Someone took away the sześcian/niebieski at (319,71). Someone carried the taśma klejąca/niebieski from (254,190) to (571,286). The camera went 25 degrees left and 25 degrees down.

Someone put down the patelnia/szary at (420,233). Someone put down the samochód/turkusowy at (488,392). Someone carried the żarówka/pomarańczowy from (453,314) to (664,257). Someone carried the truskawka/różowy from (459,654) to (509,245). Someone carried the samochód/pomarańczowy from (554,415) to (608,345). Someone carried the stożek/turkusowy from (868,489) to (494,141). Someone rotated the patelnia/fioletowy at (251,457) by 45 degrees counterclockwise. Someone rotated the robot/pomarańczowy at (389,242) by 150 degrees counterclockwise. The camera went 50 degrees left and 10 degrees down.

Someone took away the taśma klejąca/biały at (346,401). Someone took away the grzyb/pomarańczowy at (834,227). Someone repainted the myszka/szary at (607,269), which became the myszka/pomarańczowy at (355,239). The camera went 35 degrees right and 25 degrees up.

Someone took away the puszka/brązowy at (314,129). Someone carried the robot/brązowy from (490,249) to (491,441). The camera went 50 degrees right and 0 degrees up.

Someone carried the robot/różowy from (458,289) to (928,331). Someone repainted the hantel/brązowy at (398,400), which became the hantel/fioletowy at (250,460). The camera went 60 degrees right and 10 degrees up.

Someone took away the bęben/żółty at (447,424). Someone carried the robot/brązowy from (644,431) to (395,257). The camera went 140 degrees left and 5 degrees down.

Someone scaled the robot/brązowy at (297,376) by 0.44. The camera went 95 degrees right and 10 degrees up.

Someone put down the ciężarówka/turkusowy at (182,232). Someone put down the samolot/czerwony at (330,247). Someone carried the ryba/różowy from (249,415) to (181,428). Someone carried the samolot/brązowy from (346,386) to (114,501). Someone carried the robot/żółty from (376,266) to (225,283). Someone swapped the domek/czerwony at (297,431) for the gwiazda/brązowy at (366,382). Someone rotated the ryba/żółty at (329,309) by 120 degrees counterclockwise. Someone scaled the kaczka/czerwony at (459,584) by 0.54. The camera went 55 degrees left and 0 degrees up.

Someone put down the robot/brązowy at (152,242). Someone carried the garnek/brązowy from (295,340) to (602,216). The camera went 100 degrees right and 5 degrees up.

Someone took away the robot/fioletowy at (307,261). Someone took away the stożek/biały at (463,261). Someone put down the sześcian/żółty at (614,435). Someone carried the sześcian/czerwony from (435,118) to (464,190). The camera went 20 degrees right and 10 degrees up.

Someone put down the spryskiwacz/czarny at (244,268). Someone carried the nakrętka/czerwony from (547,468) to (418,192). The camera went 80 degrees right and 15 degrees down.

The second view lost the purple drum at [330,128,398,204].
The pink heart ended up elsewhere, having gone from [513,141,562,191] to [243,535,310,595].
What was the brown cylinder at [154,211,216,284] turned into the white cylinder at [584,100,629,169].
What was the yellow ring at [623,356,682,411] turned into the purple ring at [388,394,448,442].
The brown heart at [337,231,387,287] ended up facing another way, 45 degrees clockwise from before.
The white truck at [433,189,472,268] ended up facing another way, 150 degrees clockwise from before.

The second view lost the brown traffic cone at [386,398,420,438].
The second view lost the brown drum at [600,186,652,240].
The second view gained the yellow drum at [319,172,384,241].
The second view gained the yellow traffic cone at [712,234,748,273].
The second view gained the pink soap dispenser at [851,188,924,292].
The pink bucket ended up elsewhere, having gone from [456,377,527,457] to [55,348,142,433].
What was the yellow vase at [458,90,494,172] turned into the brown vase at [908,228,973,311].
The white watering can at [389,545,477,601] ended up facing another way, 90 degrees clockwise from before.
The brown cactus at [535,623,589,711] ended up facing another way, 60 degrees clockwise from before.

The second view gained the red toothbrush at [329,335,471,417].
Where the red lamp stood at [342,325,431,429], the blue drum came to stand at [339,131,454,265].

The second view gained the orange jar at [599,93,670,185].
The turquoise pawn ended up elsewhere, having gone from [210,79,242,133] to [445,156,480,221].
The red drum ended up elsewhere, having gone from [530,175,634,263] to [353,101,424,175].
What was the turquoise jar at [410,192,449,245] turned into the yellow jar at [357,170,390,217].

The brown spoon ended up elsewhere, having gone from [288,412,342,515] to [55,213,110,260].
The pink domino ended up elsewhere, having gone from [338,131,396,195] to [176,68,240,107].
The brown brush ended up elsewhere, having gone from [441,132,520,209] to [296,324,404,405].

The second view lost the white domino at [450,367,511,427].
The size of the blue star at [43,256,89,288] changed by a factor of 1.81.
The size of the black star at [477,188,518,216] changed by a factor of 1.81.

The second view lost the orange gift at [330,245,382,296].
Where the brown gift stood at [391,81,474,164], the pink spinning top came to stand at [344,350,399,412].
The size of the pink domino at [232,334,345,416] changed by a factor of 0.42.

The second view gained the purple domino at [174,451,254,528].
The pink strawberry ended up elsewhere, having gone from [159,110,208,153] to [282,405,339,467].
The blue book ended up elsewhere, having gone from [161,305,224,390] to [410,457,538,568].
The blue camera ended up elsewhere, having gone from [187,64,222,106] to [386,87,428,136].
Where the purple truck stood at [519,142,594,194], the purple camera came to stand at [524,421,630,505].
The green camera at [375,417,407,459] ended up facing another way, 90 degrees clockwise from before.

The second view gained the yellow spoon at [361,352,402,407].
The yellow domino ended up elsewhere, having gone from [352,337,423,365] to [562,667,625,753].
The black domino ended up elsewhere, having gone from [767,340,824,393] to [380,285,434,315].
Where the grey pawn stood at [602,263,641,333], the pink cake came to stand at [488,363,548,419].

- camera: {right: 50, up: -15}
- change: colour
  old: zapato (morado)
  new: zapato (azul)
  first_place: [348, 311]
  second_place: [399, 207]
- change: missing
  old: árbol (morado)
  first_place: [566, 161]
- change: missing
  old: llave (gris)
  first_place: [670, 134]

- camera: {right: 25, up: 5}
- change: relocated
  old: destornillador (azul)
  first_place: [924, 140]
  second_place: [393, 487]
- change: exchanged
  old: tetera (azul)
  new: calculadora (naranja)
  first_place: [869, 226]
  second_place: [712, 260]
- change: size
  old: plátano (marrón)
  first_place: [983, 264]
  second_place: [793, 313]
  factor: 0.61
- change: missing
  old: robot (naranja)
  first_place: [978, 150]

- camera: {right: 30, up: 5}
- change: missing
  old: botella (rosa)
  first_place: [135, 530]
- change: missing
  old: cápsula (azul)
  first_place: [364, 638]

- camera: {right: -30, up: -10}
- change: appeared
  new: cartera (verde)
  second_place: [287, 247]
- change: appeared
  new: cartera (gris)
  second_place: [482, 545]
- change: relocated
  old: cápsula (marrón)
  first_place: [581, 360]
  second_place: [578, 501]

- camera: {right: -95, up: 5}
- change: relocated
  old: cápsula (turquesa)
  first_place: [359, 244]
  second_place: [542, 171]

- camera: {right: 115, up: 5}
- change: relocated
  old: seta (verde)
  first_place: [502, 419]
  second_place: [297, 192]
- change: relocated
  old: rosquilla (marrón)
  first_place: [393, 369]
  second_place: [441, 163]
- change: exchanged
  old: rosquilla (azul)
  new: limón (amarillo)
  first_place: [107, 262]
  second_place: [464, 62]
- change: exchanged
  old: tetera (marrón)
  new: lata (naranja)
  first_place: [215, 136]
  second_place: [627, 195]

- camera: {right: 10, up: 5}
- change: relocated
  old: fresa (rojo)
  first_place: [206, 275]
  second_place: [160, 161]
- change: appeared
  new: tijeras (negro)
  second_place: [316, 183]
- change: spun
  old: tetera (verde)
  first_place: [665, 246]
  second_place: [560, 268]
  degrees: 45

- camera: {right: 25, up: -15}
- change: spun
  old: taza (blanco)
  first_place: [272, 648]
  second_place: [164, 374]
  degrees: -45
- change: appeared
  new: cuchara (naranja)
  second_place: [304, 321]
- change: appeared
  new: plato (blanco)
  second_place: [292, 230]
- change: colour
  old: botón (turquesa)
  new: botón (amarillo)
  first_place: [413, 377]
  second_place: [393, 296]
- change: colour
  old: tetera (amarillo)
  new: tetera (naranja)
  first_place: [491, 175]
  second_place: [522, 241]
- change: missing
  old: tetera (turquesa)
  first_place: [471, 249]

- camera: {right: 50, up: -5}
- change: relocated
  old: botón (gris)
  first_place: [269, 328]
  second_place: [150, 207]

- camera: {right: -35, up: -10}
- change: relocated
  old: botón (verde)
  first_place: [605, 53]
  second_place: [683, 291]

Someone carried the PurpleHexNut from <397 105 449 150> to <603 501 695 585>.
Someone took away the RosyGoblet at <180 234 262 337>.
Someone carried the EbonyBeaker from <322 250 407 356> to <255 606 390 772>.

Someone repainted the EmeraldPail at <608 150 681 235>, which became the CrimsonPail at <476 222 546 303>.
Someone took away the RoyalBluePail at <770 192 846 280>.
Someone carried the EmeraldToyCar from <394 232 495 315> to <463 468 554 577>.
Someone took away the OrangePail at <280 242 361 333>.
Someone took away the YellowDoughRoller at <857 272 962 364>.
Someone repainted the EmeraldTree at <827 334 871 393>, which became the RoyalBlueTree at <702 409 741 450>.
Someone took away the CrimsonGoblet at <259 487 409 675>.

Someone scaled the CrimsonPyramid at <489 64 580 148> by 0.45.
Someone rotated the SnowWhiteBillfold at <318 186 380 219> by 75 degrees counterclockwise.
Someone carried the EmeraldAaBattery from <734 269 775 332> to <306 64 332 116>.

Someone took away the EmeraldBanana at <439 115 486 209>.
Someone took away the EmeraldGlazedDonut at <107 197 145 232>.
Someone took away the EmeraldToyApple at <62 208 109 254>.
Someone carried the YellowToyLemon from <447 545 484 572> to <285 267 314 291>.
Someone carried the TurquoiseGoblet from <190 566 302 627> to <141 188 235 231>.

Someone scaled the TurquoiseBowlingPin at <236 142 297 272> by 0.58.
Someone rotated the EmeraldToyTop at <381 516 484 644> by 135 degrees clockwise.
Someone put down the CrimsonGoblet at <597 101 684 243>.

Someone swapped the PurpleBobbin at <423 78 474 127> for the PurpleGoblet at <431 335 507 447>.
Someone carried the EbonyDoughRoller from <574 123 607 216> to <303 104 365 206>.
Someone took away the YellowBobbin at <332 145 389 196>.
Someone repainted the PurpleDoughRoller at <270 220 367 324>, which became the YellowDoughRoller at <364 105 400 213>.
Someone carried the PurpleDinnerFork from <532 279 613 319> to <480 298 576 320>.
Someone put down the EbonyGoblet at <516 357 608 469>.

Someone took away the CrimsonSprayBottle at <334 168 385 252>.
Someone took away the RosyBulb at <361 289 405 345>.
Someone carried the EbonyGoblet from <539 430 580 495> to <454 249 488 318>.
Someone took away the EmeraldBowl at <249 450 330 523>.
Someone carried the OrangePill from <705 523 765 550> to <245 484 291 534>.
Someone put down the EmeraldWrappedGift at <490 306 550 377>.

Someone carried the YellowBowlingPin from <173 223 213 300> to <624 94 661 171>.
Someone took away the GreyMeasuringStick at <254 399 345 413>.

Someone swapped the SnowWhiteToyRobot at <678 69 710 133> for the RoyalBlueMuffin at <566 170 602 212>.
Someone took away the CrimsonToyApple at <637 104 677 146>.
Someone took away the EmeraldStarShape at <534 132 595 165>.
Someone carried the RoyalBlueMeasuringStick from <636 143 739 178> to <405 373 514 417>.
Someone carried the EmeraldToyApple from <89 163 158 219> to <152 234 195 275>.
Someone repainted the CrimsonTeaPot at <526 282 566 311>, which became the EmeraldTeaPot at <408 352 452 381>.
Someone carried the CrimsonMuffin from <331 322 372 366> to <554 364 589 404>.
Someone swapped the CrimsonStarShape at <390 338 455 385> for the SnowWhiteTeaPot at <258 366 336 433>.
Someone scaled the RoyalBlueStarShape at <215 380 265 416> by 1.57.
· · · ·
[REQUIRED ACTION]: Take every line of the material that contains the word "czerwony", and copy it.

[TASK SOLUTION]:
Someone put down the ciężarówka/turkusowy at (182,232). Someone put down the samolot/czerwony at (330,247). Someone carried the ryba/różowy from (249,415) to (181,428). Someone carried the samolot/brązowy from (346,386) to (114,501). Someone carried the robot/żółty from (376,266) to (225,283). Someone swapped the domek/czerwony at (297,431) for the gwiazda/brązowy at (366,382). Someone rotated the ryba/żółty at (329,309) by 120 degrees counterclockwise. Someone scaled the kaczka/czerwony at (459,584) by 0.54. The camera went 55 degrees left and 0 degrees up.
Someone took away the robot/fioletowy at (307,261). Someone took away the stożek/biały at (463,261). Someone put down the sześcian/żółty at (614,435). Someone carried the sześcian/czerwony from (435,118) to (464,190). The camera went 20 degrees right and 10 degrees up.
Someone put down the spryskiwacz/czarny at (244,268). Someone carried the nakrętka/czerwony from (547,468) to (418,192). The camera went 80 degrees right and 15 degrees down.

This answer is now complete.